(Righe)

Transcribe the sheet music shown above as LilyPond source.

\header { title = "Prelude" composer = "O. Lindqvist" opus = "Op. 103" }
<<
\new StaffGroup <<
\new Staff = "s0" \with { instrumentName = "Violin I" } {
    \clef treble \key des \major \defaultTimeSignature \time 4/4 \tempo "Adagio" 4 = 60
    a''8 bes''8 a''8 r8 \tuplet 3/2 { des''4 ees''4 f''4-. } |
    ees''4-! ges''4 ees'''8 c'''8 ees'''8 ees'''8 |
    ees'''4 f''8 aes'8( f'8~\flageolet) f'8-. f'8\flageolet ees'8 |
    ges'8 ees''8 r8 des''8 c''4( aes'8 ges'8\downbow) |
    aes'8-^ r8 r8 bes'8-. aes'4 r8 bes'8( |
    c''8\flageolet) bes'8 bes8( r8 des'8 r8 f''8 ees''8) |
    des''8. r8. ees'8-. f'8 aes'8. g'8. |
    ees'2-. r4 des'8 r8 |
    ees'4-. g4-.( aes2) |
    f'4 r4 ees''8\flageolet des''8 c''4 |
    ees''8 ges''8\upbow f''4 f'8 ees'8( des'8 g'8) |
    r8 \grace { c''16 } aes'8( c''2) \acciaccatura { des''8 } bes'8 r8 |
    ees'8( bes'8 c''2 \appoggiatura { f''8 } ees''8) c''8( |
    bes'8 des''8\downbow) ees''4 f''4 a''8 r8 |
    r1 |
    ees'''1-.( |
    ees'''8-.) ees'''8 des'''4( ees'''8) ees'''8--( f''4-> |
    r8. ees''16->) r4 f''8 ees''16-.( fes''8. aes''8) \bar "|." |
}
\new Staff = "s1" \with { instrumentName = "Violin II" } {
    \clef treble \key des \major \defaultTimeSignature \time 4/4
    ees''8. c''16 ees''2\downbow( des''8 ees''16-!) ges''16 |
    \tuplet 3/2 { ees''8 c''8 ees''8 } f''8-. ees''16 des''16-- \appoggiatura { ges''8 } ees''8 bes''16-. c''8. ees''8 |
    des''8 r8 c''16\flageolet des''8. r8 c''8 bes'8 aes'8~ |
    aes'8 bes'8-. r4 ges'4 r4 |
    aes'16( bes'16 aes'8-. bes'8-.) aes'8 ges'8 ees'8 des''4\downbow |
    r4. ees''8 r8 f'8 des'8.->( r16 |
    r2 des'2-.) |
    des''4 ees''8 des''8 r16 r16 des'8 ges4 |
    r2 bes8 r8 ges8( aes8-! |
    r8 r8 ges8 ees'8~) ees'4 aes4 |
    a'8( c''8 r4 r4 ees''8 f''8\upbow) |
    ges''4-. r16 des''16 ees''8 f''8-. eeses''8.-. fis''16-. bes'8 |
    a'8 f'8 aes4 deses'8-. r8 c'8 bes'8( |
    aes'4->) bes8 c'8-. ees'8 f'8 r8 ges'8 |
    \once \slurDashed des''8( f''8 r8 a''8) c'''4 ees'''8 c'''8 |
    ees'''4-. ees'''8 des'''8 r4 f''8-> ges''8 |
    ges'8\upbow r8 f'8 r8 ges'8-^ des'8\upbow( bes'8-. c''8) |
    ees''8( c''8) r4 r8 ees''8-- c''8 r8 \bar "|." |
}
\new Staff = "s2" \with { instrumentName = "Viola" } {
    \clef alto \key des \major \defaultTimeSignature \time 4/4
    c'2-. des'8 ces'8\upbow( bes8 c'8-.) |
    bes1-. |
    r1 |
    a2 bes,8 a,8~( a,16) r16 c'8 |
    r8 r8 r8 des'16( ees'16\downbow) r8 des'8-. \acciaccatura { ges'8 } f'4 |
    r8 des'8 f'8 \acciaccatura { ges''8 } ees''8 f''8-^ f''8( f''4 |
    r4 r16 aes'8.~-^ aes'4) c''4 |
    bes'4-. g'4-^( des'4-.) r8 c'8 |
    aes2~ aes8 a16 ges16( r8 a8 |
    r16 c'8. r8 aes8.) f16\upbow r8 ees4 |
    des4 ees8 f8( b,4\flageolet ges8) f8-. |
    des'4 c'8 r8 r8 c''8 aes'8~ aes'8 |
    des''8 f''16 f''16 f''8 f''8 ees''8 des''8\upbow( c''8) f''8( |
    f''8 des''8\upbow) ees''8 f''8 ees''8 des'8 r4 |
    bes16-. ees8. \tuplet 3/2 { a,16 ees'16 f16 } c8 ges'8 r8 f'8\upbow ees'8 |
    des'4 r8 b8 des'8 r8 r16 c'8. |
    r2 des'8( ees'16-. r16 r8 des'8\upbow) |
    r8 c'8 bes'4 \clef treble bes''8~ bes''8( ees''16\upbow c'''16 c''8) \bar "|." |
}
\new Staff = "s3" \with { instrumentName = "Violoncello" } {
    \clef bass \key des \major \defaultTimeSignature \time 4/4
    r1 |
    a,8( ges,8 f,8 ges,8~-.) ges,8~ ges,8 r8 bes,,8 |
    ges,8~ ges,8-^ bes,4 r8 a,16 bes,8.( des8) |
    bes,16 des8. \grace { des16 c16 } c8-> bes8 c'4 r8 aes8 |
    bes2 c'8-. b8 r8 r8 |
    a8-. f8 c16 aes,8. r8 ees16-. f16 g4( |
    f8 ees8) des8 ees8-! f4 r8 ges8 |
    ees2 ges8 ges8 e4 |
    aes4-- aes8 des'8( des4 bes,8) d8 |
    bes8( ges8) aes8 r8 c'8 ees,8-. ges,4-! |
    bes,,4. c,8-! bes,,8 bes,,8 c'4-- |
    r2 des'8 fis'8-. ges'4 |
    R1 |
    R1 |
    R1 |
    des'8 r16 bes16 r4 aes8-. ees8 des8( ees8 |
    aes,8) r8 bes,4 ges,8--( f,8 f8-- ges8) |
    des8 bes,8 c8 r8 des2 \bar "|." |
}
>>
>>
==
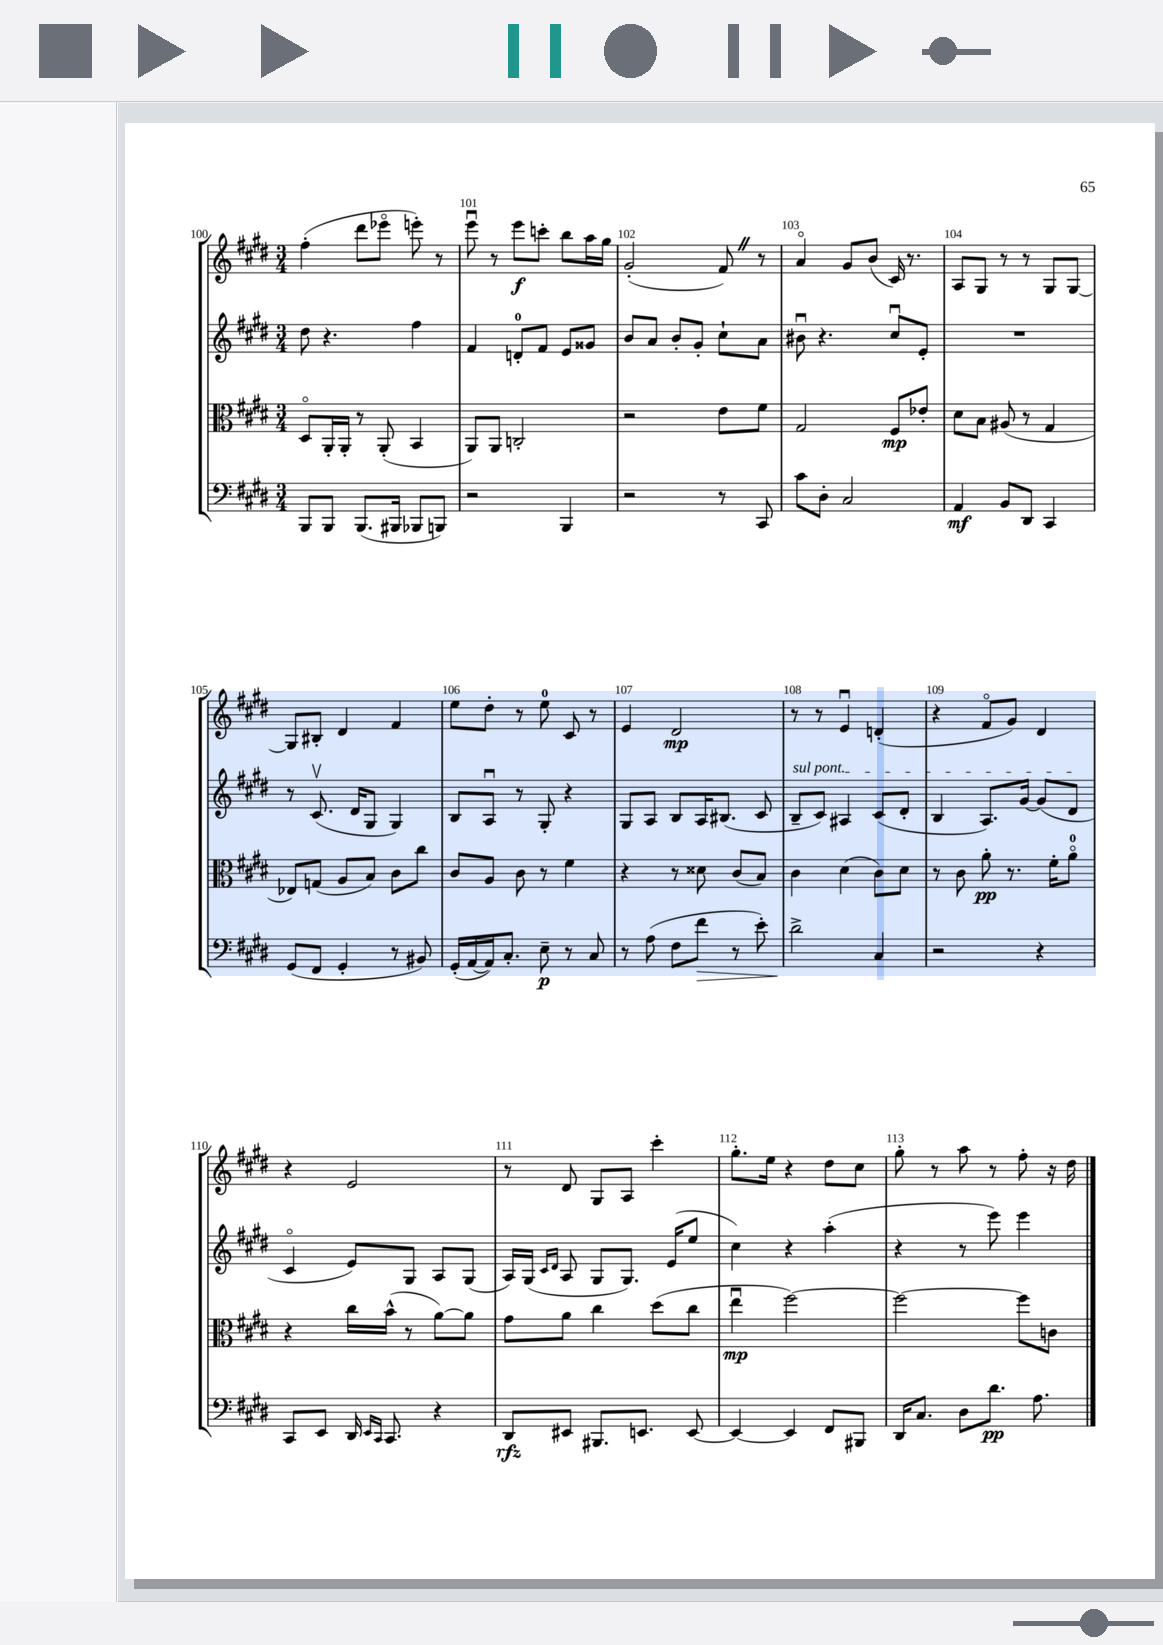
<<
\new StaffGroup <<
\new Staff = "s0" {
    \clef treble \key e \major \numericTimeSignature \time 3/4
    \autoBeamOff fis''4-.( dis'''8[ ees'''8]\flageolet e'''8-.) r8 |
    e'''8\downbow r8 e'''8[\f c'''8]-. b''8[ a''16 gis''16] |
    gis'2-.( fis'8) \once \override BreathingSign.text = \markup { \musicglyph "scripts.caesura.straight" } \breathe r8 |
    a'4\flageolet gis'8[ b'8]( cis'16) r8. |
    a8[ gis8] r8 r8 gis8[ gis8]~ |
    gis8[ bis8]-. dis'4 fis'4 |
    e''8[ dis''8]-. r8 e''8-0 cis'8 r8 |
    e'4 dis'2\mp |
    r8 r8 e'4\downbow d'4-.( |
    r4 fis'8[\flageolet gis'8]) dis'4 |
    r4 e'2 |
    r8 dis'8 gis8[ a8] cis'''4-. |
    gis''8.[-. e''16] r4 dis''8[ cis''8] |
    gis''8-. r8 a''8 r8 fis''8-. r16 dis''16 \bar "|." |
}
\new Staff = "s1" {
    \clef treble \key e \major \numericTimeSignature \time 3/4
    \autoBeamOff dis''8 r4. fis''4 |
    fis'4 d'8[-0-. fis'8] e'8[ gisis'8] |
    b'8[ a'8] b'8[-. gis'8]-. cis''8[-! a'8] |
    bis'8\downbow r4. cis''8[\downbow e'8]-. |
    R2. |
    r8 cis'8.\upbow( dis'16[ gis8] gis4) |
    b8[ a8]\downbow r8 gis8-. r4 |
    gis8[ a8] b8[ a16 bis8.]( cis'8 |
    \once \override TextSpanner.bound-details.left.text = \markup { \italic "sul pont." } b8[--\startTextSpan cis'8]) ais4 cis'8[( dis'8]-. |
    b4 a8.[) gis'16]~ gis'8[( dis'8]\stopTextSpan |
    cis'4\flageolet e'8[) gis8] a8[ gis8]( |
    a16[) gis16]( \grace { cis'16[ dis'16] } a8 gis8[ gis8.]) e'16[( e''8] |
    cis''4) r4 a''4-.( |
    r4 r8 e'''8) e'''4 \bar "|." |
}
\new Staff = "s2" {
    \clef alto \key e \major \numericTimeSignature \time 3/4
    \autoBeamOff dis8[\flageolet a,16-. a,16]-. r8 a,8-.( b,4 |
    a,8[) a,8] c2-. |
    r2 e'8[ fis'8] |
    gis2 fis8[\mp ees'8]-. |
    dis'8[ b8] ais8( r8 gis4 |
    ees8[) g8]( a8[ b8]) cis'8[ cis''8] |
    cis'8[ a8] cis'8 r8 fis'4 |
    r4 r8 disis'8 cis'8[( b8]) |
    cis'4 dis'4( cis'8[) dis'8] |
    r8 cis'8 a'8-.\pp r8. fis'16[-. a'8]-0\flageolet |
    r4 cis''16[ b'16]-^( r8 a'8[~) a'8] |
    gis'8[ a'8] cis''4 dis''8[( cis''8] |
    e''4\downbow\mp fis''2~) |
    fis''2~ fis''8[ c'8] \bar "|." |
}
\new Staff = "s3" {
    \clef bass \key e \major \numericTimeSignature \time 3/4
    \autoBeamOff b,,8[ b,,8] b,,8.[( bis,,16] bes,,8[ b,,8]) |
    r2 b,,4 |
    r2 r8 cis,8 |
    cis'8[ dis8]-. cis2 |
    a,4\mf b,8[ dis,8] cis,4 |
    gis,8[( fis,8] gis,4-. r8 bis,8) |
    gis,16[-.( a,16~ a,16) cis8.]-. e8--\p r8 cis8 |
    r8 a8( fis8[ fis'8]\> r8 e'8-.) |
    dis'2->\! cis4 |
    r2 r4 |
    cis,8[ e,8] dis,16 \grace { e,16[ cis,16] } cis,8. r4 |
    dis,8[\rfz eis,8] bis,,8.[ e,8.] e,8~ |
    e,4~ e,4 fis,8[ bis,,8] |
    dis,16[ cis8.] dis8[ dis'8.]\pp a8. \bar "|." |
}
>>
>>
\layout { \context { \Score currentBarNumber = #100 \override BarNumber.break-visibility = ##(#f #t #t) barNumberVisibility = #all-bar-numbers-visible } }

■ COSA FARAI
Individua le righe qui sopra in cui compare la stringa "markup" e ricopiale tutte.

■ RISPOSTA
    gis'2-.( fis'8) \once \override BreathingSign.text = \markup { \musicglyph "scripts.caesura.straight" } \breathe r8 |
    \once \override TextSpanner.bound-details.left.text = \markup { \italic "sul pont." } b8[--\startTextSpan cis'8]) ais4 cis'8[( dis'8]-. |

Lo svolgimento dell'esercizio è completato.